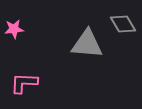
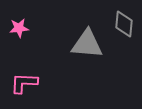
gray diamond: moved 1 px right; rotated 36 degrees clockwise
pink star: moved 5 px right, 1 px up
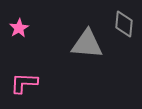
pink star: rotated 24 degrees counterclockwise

________________________________________

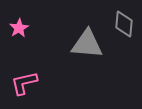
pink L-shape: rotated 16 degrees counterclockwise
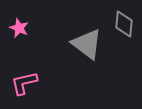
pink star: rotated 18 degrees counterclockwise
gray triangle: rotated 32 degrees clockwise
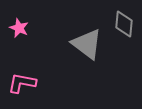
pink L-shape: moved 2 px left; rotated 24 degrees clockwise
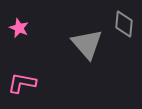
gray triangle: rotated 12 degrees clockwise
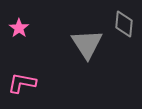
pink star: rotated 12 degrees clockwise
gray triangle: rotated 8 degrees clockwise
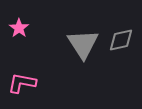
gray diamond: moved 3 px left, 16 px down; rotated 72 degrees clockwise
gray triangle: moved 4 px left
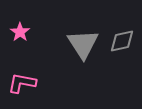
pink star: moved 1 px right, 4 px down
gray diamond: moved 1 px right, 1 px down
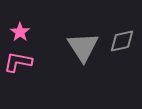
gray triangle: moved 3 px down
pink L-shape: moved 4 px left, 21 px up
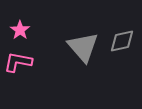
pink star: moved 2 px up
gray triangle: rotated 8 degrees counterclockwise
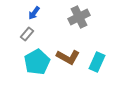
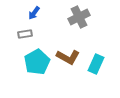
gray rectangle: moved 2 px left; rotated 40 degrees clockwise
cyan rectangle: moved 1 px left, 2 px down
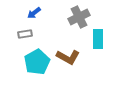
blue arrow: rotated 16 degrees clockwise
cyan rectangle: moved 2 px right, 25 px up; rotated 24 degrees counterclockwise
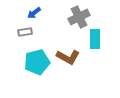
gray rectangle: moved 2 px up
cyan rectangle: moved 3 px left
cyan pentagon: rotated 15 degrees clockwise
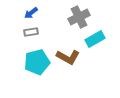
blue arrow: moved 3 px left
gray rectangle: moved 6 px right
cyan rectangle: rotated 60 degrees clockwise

________________________________________

WHAT THIS TASK INVOLVES
Repeat the listing above, beginning with the line that contains "gray diamond: moved 1 px right;" and ending with the line that contains "pink star: moved 5 px right, 1 px up", with both of those lines included.

TASK SOLUTION
gray diamond: moved 1 px right; rotated 36 degrees clockwise
pink star: moved 5 px right, 1 px up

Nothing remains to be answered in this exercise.